## [Extracted records]
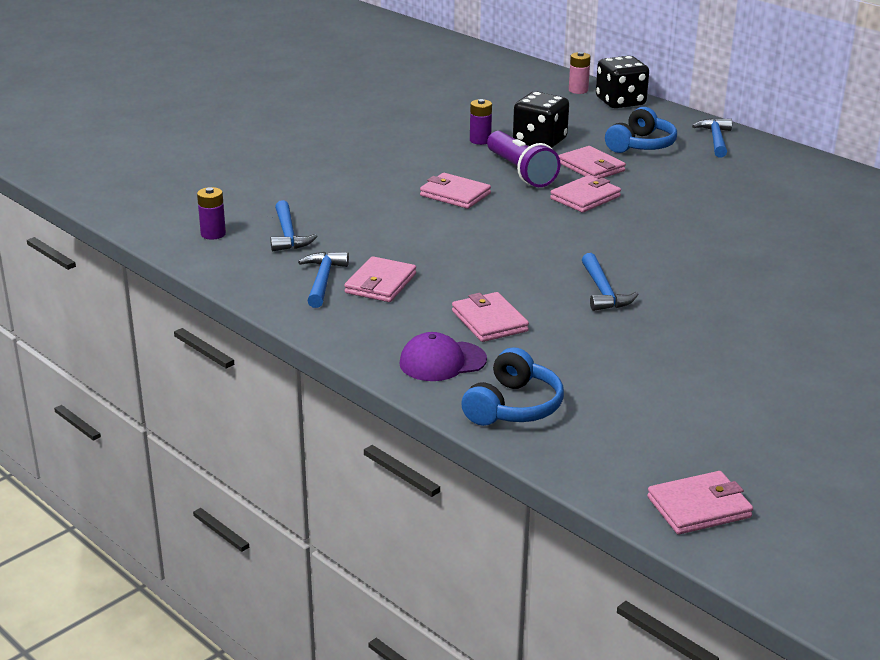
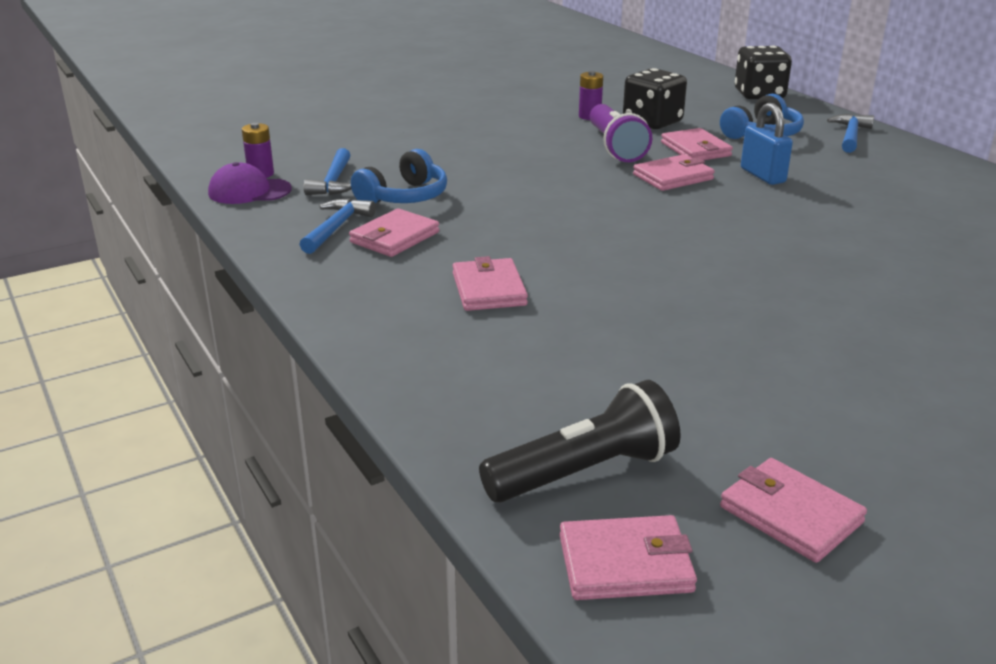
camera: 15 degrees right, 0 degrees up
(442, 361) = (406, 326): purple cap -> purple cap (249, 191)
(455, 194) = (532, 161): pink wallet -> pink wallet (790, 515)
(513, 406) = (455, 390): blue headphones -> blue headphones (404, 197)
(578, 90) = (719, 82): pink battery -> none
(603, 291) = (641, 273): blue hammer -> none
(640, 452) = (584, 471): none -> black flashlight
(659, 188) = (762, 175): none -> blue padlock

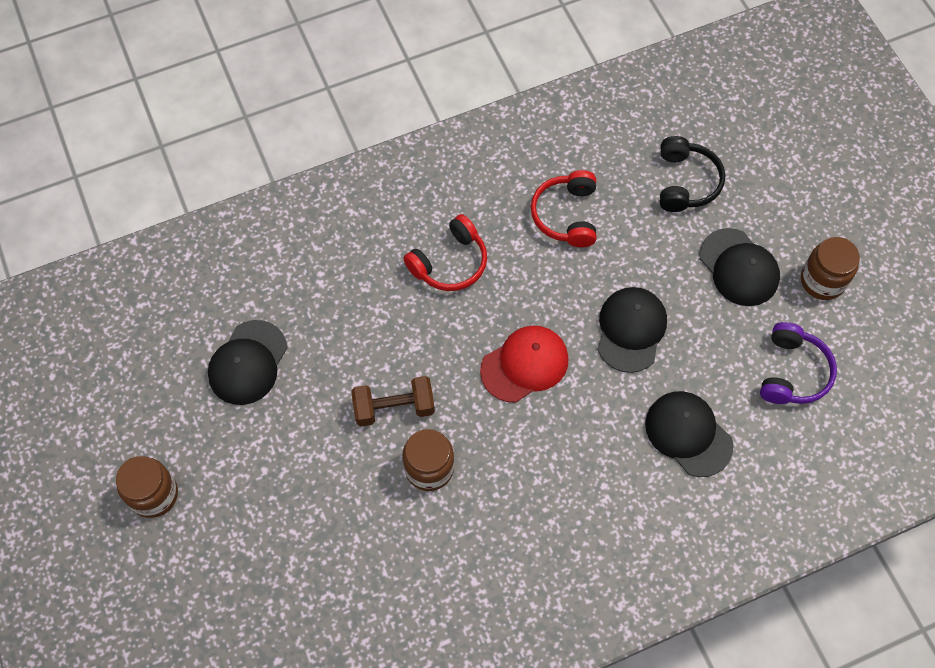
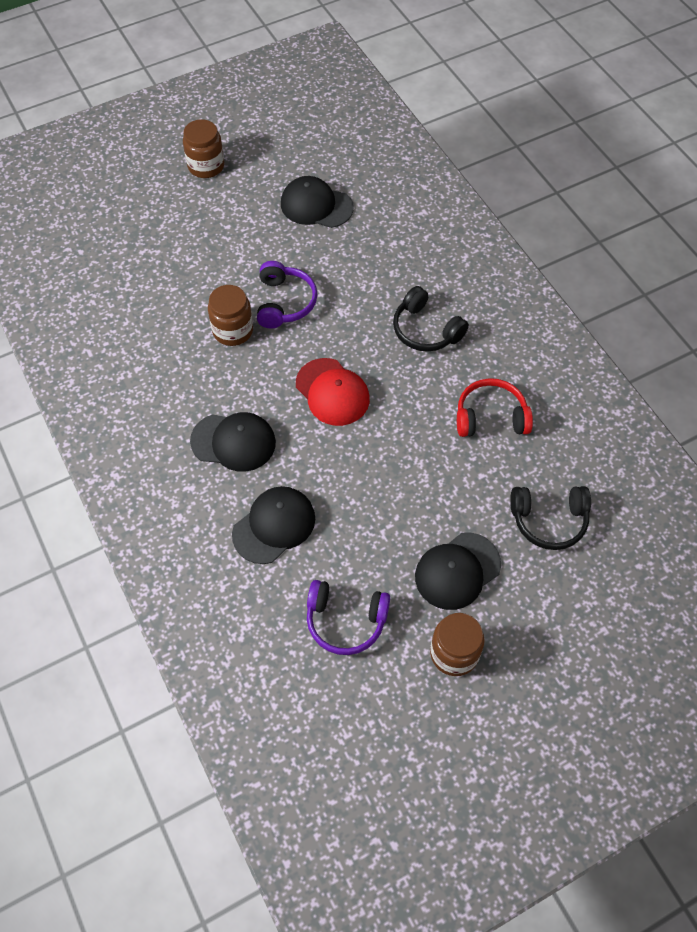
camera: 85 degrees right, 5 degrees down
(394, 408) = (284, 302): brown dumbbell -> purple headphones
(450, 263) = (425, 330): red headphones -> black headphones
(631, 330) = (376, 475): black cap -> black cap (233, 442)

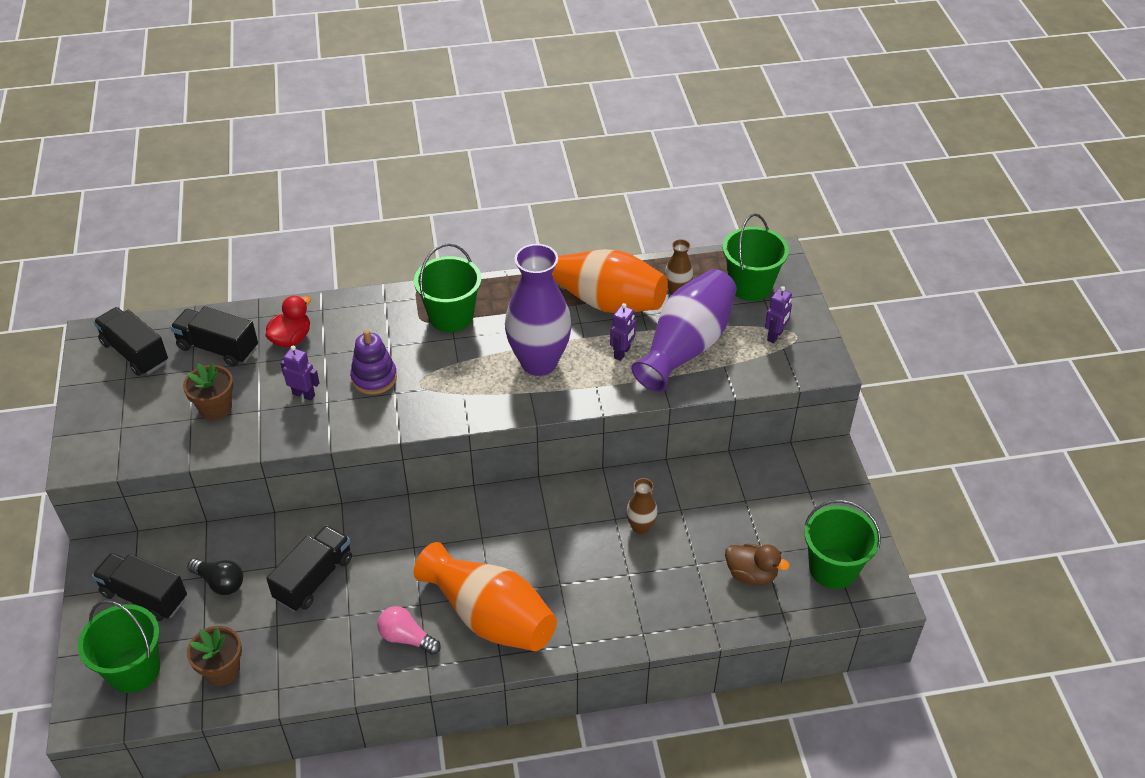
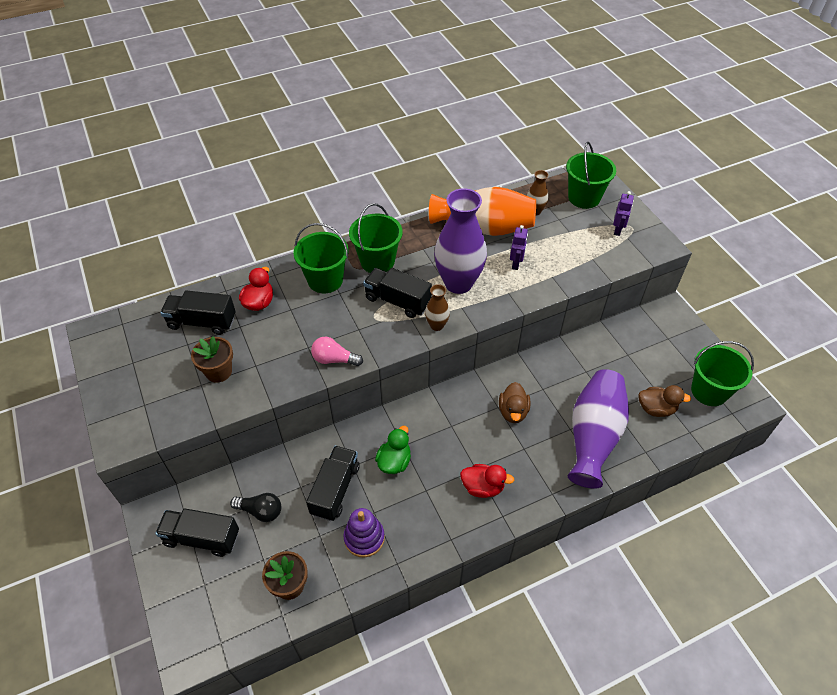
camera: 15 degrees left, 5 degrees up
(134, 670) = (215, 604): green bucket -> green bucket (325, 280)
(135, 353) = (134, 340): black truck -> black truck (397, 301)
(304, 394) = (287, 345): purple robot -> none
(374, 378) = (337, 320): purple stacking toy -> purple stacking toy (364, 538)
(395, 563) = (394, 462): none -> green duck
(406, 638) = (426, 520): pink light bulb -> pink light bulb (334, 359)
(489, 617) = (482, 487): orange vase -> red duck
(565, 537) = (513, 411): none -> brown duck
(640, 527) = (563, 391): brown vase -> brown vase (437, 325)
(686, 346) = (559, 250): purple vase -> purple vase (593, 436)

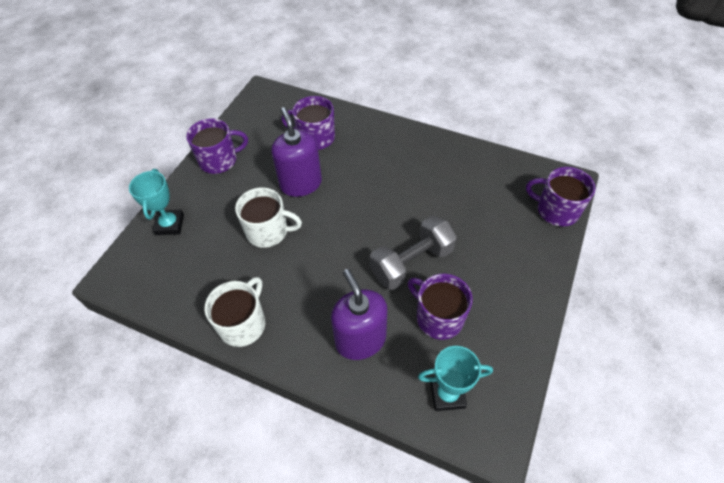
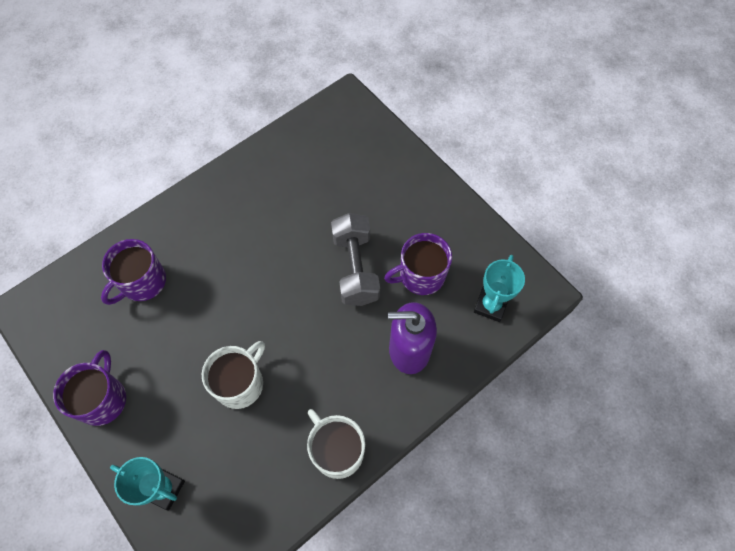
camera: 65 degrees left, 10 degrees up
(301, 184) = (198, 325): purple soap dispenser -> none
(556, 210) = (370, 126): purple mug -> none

## [Task to complete]
Could you output all the entries above exactly as written, leaving out the pictures?

## [Answer space]
camera: 15 degrees right, 0 degrees up
(442, 361) = (406, 326): purple cap -> purple cap (249, 191)
(455, 194) = (532, 161): pink wallet -> pink wallet (790, 515)
(513, 406) = (455, 390): blue headphones -> blue headphones (404, 197)
(578, 90) = (719, 82): pink battery -> none
(603, 291) = (641, 273): blue hammer -> none
(640, 452) = (584, 471): none -> black flashlight
(659, 188) = (762, 175): none -> blue padlock

camera: 85 degrees right, 5 degrees down
(394, 408) = (284, 302): brown dumbbell -> purple headphones
(450, 263) = (425, 330): red headphones -> black headphones
(631, 330) = (376, 475): black cap -> black cap (233, 442)

camera: 15 degrees left, 5 degrees up
(134, 670) = (215, 604): green bucket -> green bucket (325, 280)
(135, 353) = (134, 340): black truck -> black truck (397, 301)
(304, 394) = (287, 345): purple robot -> none
(374, 378) = (337, 320): purple stacking toy -> purple stacking toy (364, 538)
(395, 563) = (394, 462): none -> green duck
(406, 638) = (426, 520): pink light bulb -> pink light bulb (334, 359)
(489, 617) = (482, 487): orange vase -> red duck
(565, 537) = (513, 411): none -> brown duck
(640, 527) = (563, 391): brown vase -> brown vase (437, 325)
(686, 346) = (559, 250): purple vase -> purple vase (593, 436)

camera: 65 degrees left, 10 degrees up
(301, 184) = (198, 325): purple soap dispenser -> none
(556, 210) = (370, 126): purple mug -> none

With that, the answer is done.